== EXERCISE DIRECTIONS ==
Rewrite every line of the material below, putting "anticlockwise" in place of "counterclockwise" and changing nothing else. Leave the pictures out.
----
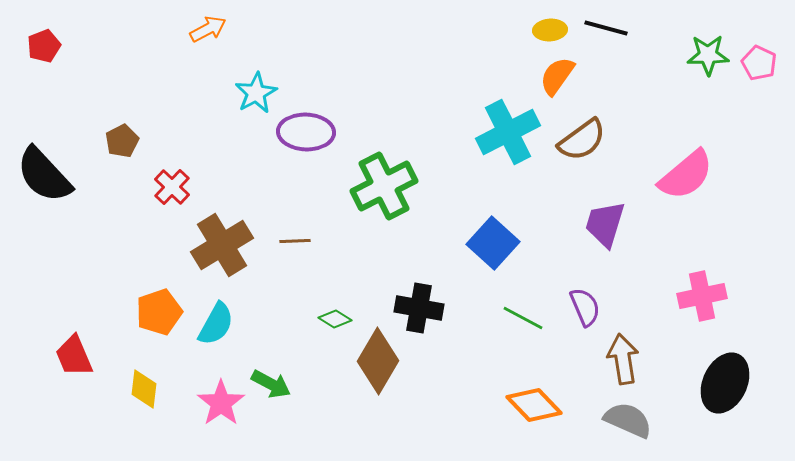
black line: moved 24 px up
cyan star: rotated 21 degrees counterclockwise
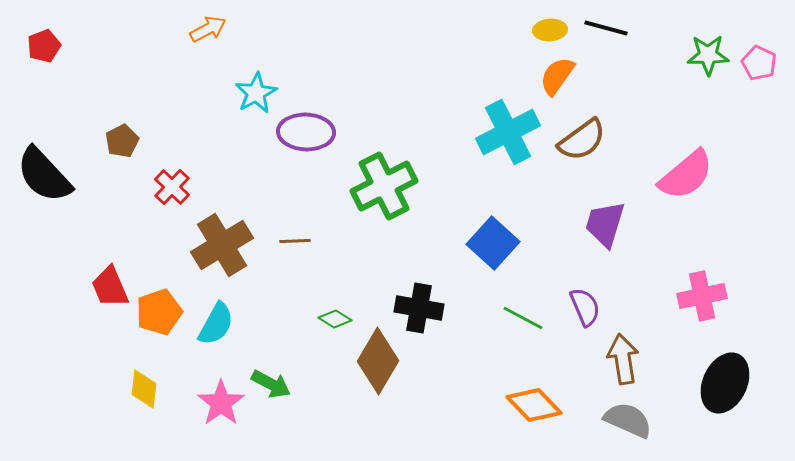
red trapezoid: moved 36 px right, 69 px up
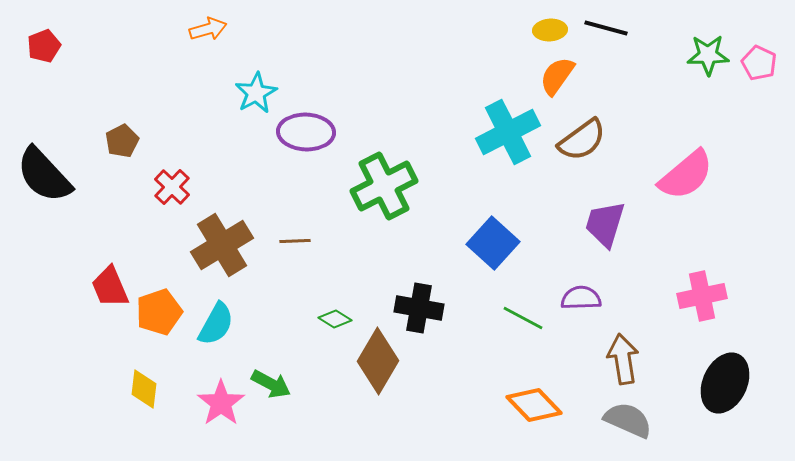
orange arrow: rotated 12 degrees clockwise
purple semicircle: moved 4 px left, 9 px up; rotated 69 degrees counterclockwise
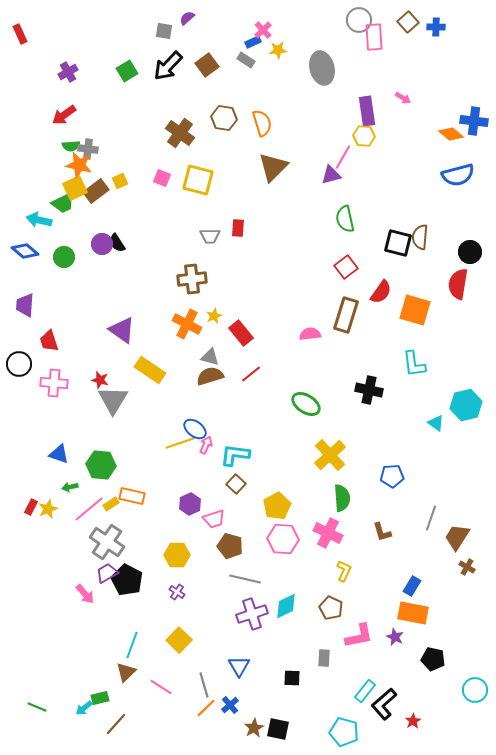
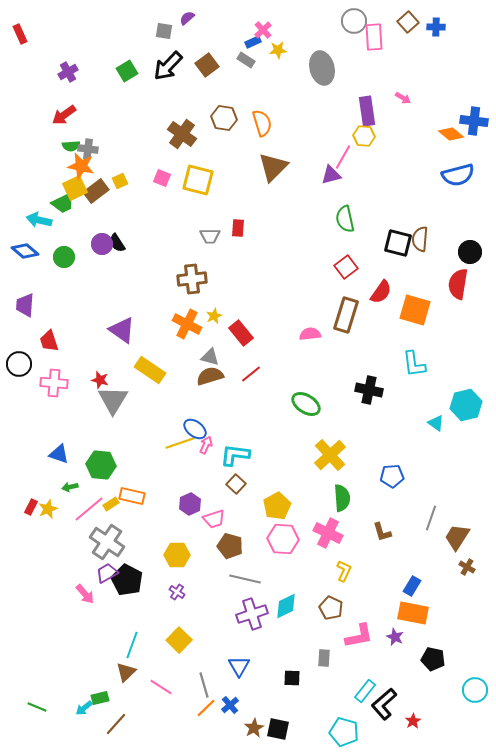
gray circle at (359, 20): moved 5 px left, 1 px down
brown cross at (180, 133): moved 2 px right, 1 px down
orange star at (79, 165): moved 2 px right, 1 px down
brown semicircle at (420, 237): moved 2 px down
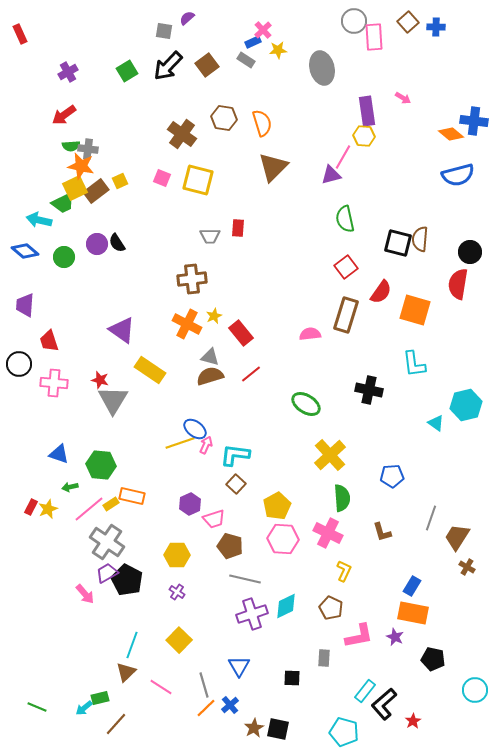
purple circle at (102, 244): moved 5 px left
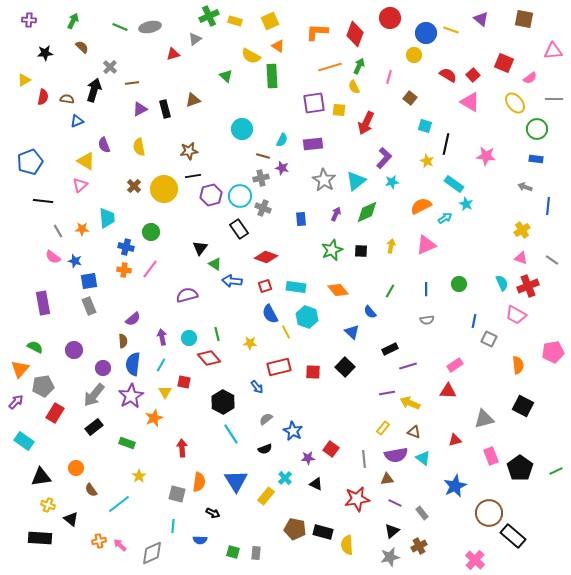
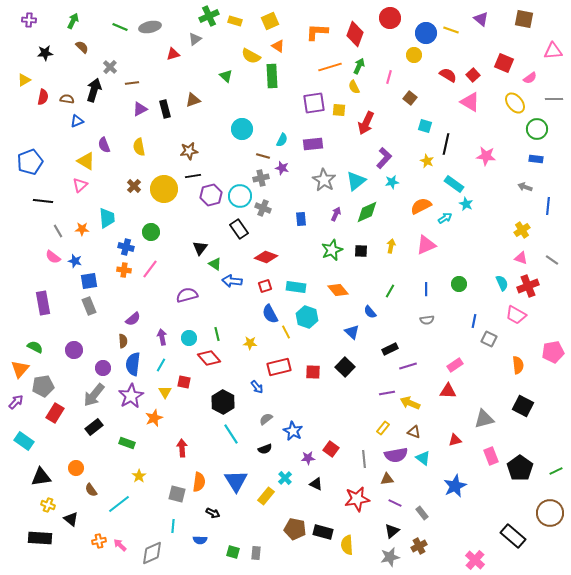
brown circle at (489, 513): moved 61 px right
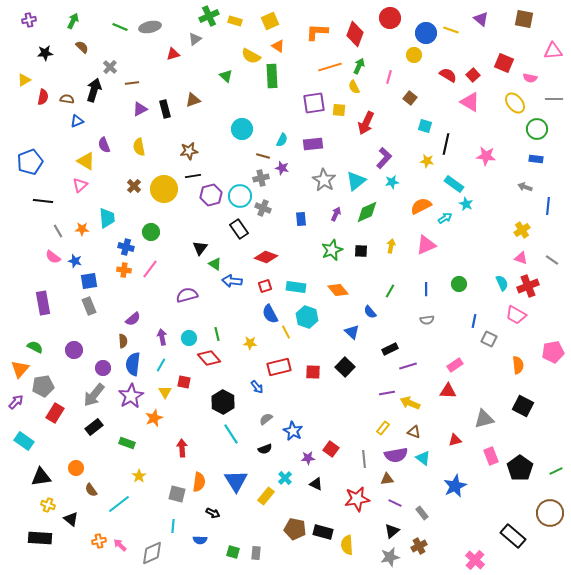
purple cross at (29, 20): rotated 16 degrees counterclockwise
pink semicircle at (530, 78): rotated 48 degrees clockwise
yellow star at (427, 161): rotated 16 degrees counterclockwise
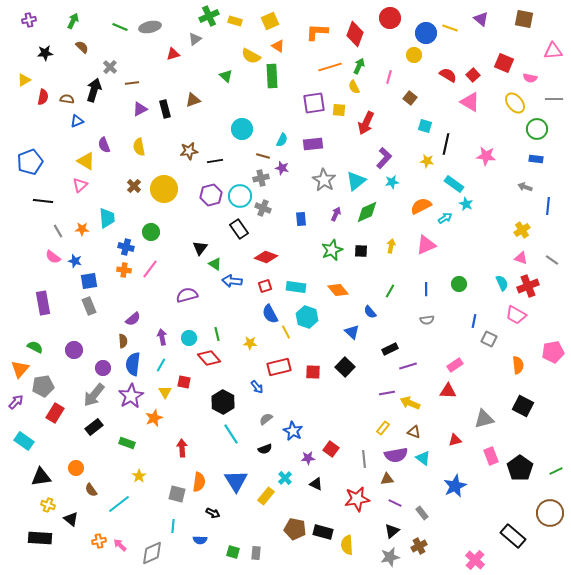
yellow line at (451, 30): moved 1 px left, 2 px up
black line at (193, 176): moved 22 px right, 15 px up
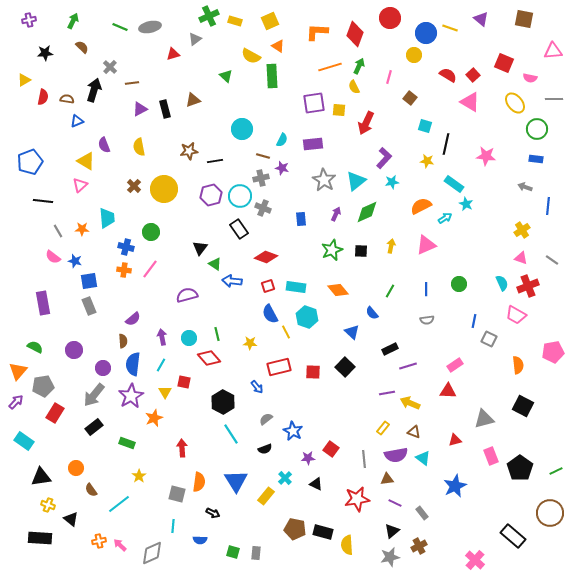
red square at (265, 286): moved 3 px right
blue semicircle at (370, 312): moved 2 px right, 1 px down
orange triangle at (20, 369): moved 2 px left, 2 px down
----
== REPLY TO THE TASK ==
black line: moved 24 px up
cyan star: rotated 21 degrees anticlockwise
red trapezoid: moved 36 px right, 69 px up
orange arrow: rotated 12 degrees clockwise
purple semicircle: moved 4 px left, 9 px up; rotated 69 degrees anticlockwise
gray circle at (359, 20): moved 5 px left, 1 px down
brown cross at (180, 133): moved 2 px right, 1 px down
orange star at (79, 165): moved 2 px right, 1 px down
brown semicircle at (420, 237): moved 2 px down
purple circle at (102, 244): moved 5 px left
brown circle at (489, 513): moved 61 px right
purple cross at (29, 20): rotated 16 degrees anticlockwise
pink semicircle at (530, 78): rotated 48 degrees clockwise
yellow star at (427, 161): rotated 16 degrees anticlockwise
yellow line at (451, 30): moved 1 px left, 2 px up
black line at (193, 176): moved 22 px right, 15 px up
red square at (265, 286): moved 3 px right
blue semicircle at (370, 312): moved 2 px right, 1 px down
orange triangle at (20, 369): moved 2 px left, 2 px down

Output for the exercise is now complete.